:: Exercise goal ::
Your answer should be one number, namely how many lines in the listing below include the word "orange".

:: Dataset records ::
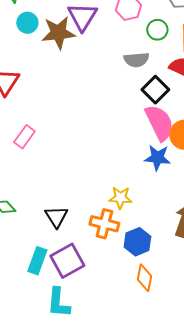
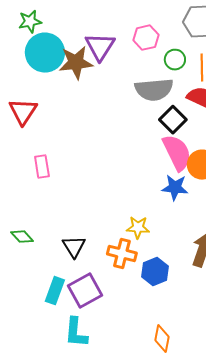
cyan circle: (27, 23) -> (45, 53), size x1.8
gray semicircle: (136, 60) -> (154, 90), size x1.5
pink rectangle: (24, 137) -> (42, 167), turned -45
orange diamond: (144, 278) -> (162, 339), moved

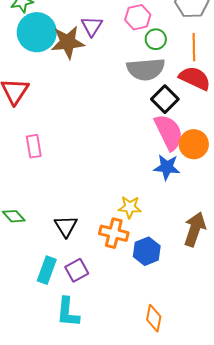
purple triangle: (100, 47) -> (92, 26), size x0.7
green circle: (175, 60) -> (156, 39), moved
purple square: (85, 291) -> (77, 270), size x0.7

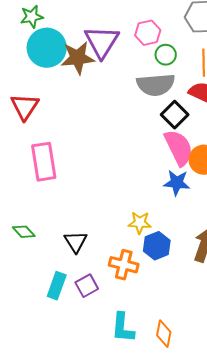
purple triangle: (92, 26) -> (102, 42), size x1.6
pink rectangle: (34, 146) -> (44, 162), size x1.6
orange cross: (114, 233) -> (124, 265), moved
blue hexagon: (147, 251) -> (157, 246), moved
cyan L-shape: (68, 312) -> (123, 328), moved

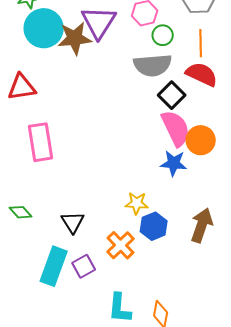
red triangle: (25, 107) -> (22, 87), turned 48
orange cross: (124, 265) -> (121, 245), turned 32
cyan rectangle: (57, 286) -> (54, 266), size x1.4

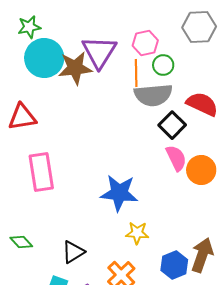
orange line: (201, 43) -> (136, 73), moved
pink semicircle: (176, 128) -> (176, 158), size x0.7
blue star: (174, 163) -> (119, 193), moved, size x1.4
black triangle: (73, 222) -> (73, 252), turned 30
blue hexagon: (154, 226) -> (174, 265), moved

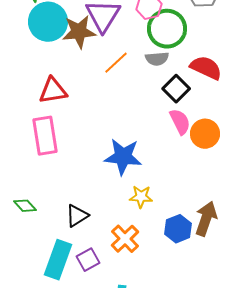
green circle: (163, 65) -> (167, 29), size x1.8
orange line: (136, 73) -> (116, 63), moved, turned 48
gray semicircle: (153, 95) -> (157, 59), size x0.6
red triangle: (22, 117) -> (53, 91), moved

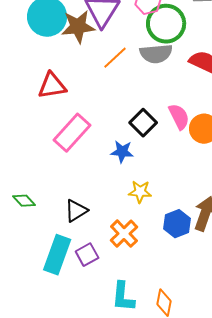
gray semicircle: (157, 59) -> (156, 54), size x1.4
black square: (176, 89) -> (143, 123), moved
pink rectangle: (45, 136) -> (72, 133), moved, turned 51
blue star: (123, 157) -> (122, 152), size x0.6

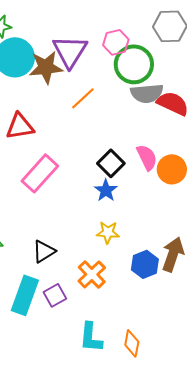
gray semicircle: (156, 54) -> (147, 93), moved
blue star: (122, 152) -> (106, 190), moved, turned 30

:: Exercise response ::
5